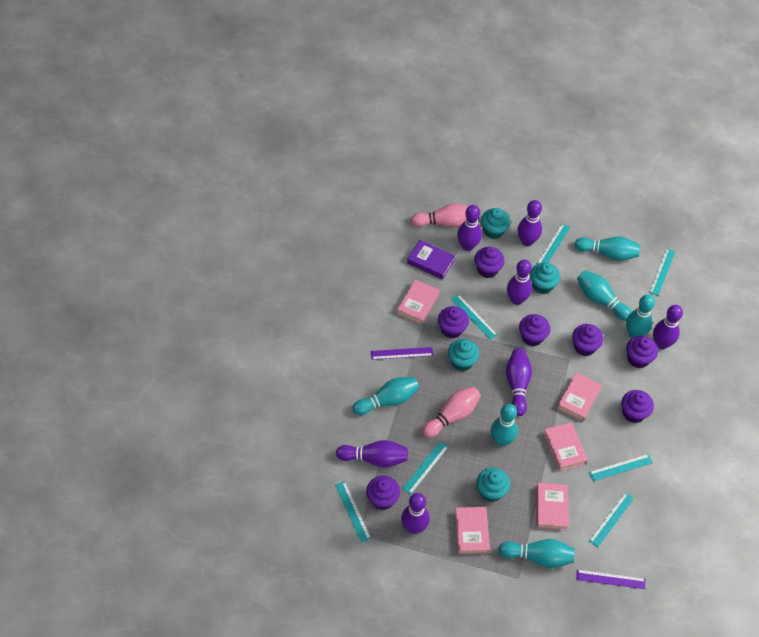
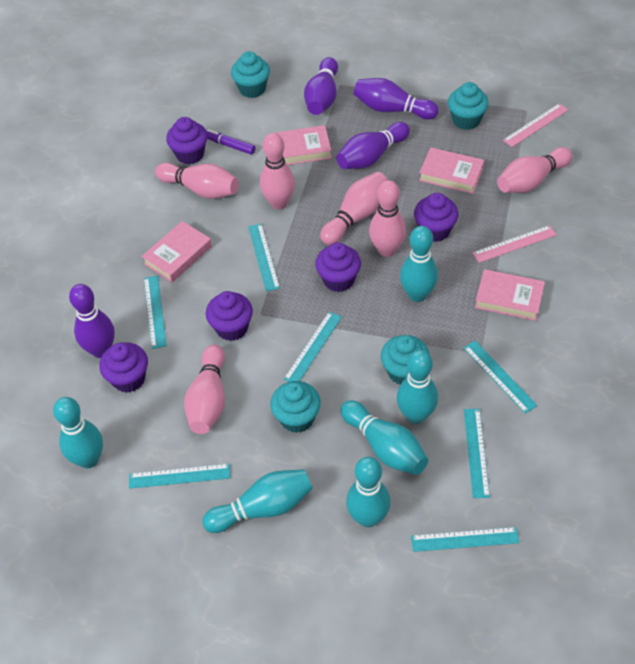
pink book: 5 -> 4
pink bowling pin: 2 -> 6
pink ruler: 0 -> 2
purple book: 1 -> 0
purple bowling pin: 7 -> 4
purple cupcake: 7 -> 5
purple marker: 0 -> 1
purple ruler: 2 -> 0

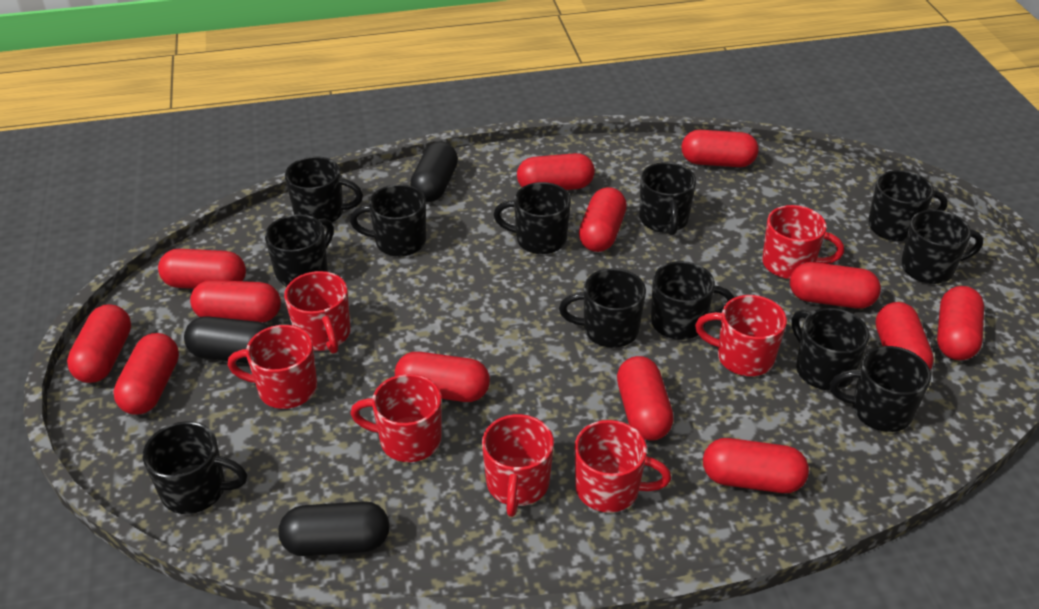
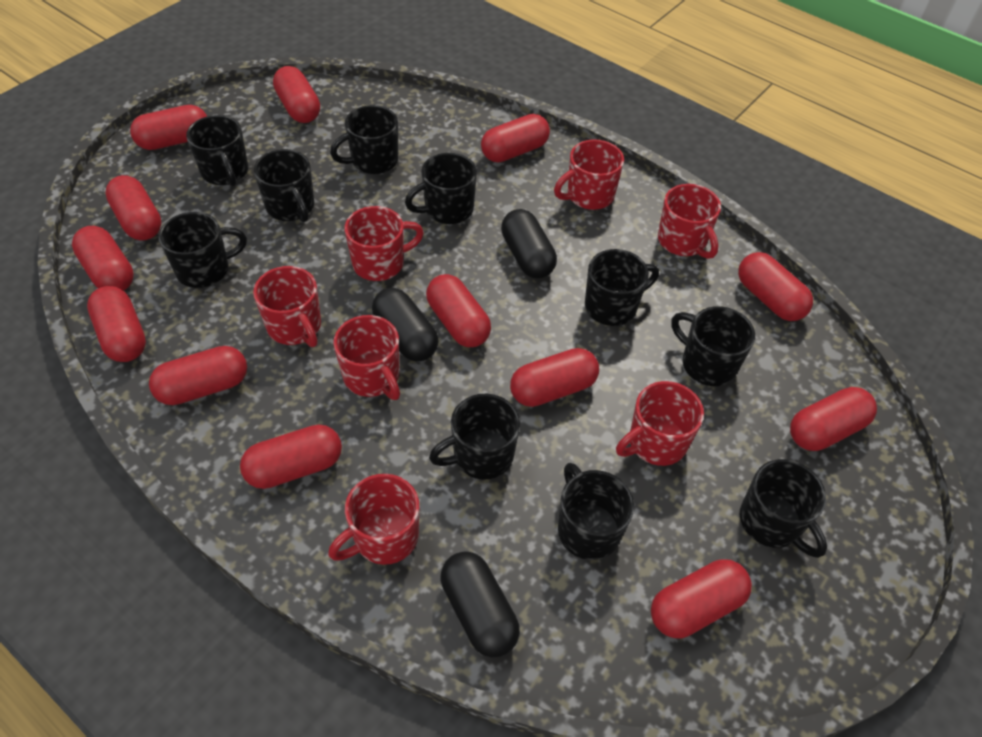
black mug: 12 -> 10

......

Work to be completed | Reproduce exactly the lines from the one with "purple book: 1 -> 0" to the bottom of the listing, both ends included, and nothing else. Skip the pictures.

Problem solution |
purple book: 1 -> 0
purple bowling pin: 7 -> 4
purple cupcake: 7 -> 5
purple marker: 0 -> 1
purple ruler: 2 -> 0

black mug: 12 -> 10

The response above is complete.